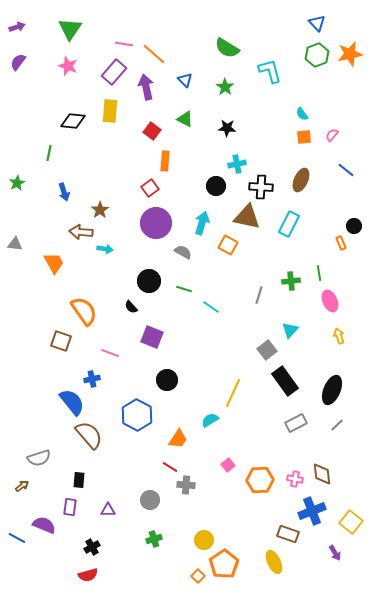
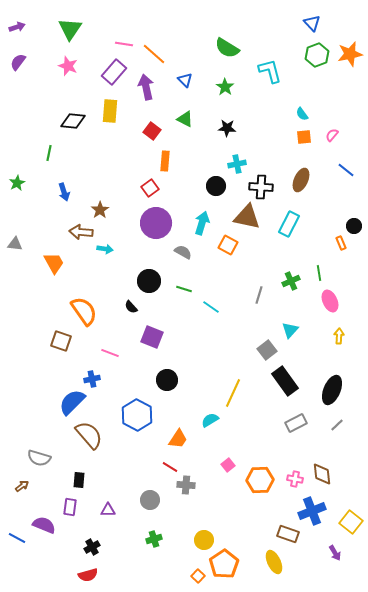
blue triangle at (317, 23): moved 5 px left
green cross at (291, 281): rotated 18 degrees counterclockwise
yellow arrow at (339, 336): rotated 21 degrees clockwise
blue semicircle at (72, 402): rotated 96 degrees counterclockwise
gray semicircle at (39, 458): rotated 35 degrees clockwise
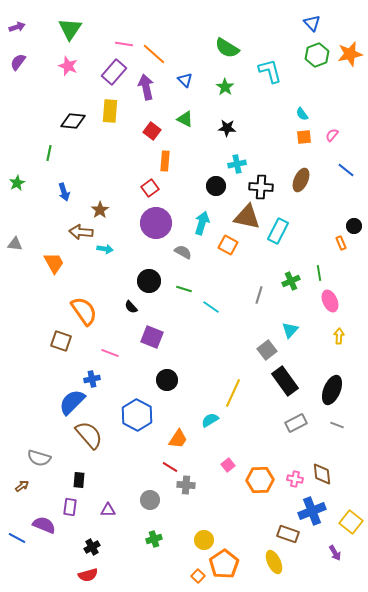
cyan rectangle at (289, 224): moved 11 px left, 7 px down
gray line at (337, 425): rotated 64 degrees clockwise
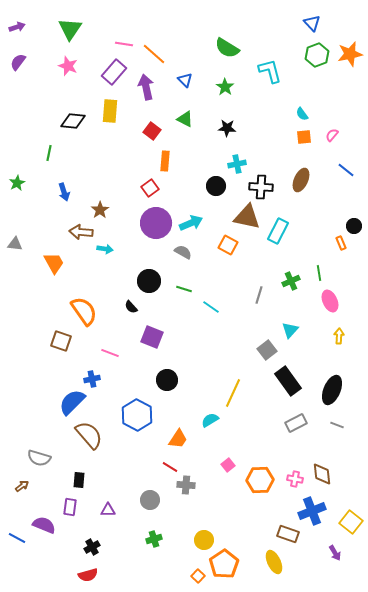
cyan arrow at (202, 223): moved 11 px left; rotated 50 degrees clockwise
black rectangle at (285, 381): moved 3 px right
== == ==
= SHORT PROBLEM =
Could you write out the listing again with each "semicircle" swapped for "half circle", keeping everything else the same and leaving the pictures out?

= ANSWER TO THE PROBLEM =
blue triangle at (317, 23): moved 5 px left
green cross at (291, 281): rotated 18 degrees counterclockwise
yellow arrow at (339, 336): rotated 21 degrees clockwise
blue half circle at (72, 402): rotated 96 degrees counterclockwise
gray half circle at (39, 458): rotated 35 degrees clockwise
cyan rectangle at (289, 224): moved 11 px left, 7 px down
gray line at (337, 425): rotated 64 degrees clockwise
cyan arrow at (202, 223): moved 11 px left; rotated 50 degrees clockwise
black rectangle at (285, 381): moved 3 px right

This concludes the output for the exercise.